▶ _Task to complete_
In the data below, locate each line with the word "plus" and list it.

╔══

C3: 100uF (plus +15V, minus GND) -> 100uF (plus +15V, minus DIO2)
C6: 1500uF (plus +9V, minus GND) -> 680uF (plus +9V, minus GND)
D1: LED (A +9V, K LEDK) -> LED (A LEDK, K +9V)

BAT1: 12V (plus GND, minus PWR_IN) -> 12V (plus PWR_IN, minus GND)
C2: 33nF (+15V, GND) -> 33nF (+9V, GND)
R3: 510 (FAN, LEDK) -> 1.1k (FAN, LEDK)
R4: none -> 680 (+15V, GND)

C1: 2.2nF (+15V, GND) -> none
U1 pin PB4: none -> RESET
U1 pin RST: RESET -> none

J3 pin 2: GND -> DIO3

╚══

▶ _Final answer_
C3: 100uF (plus +15V, minus GND) -> 100uF (plus +15V, minus DIO2)
C6: 1500uF (plus +9V, minus GND) -> 680uF (plus +9V, minus GND)
BAT1: 12V (plus GND, minus PWR_IN) -> 12V (plus PWR_IN, minus GND)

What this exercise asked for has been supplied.